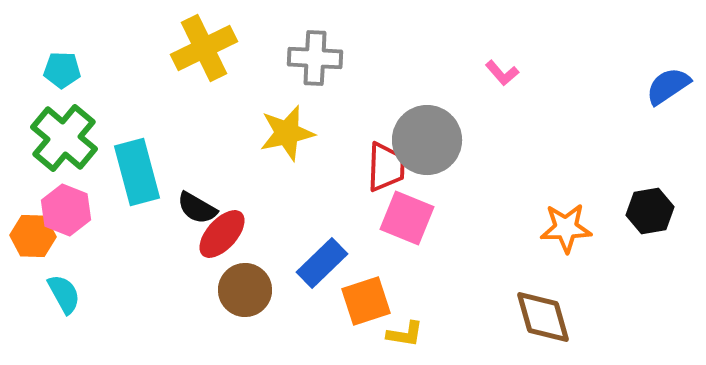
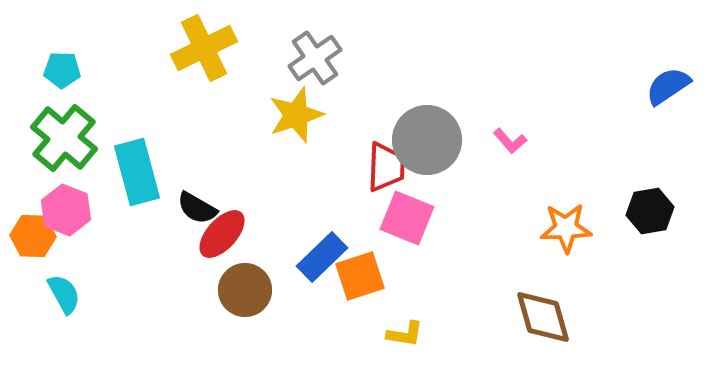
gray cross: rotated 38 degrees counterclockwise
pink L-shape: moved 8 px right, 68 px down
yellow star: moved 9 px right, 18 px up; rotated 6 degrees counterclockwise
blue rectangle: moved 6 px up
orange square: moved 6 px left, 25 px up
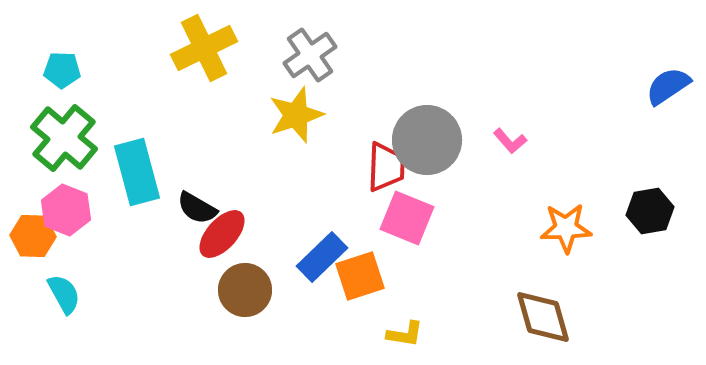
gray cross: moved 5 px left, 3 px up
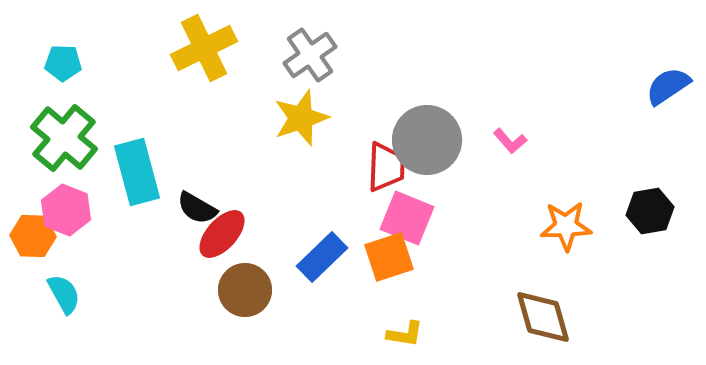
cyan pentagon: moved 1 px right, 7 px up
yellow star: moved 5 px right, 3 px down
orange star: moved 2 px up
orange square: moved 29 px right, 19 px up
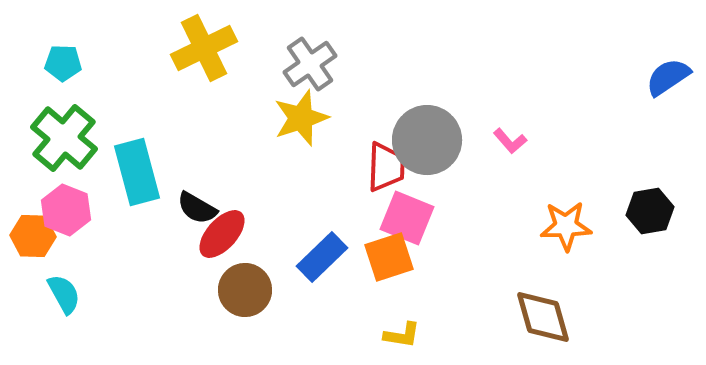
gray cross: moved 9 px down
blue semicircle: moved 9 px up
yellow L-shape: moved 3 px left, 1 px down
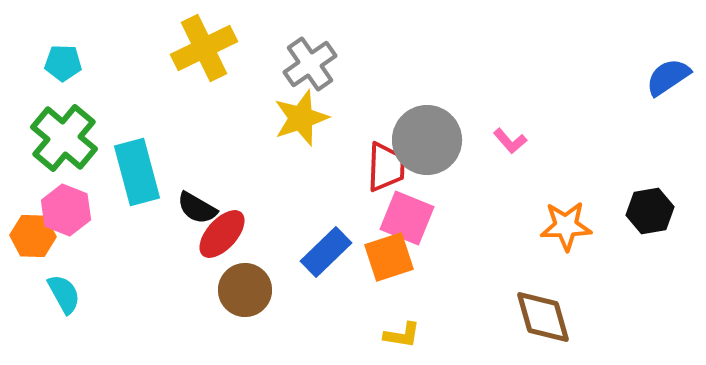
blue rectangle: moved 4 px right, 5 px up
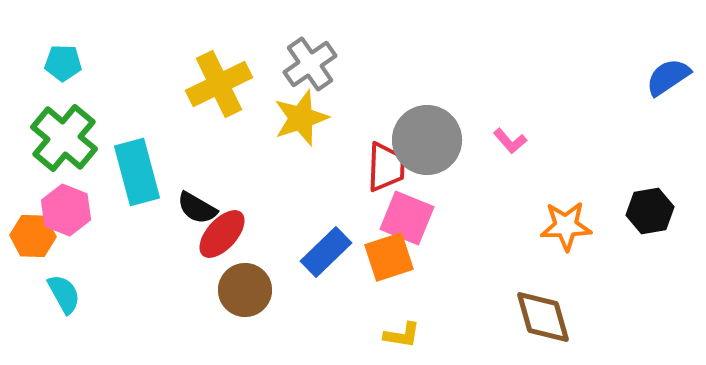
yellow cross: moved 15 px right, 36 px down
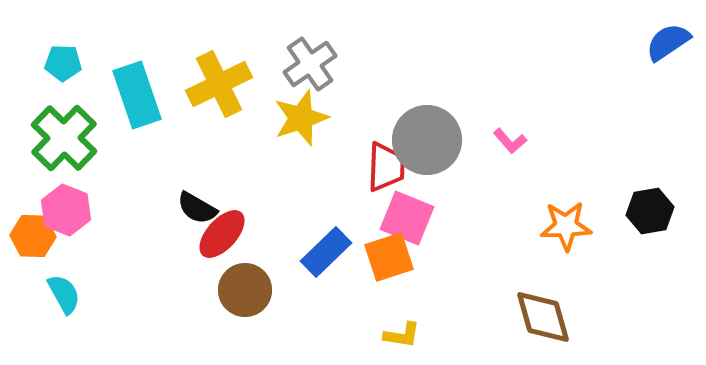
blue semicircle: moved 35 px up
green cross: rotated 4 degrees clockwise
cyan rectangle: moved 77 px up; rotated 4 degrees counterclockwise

::::::::::

Short task: Please show every line of the items above that contains the word "gray".

Task answer:
gray cross: rotated 38 degrees counterclockwise
gray cross: moved 5 px left, 3 px up
gray cross: moved 9 px down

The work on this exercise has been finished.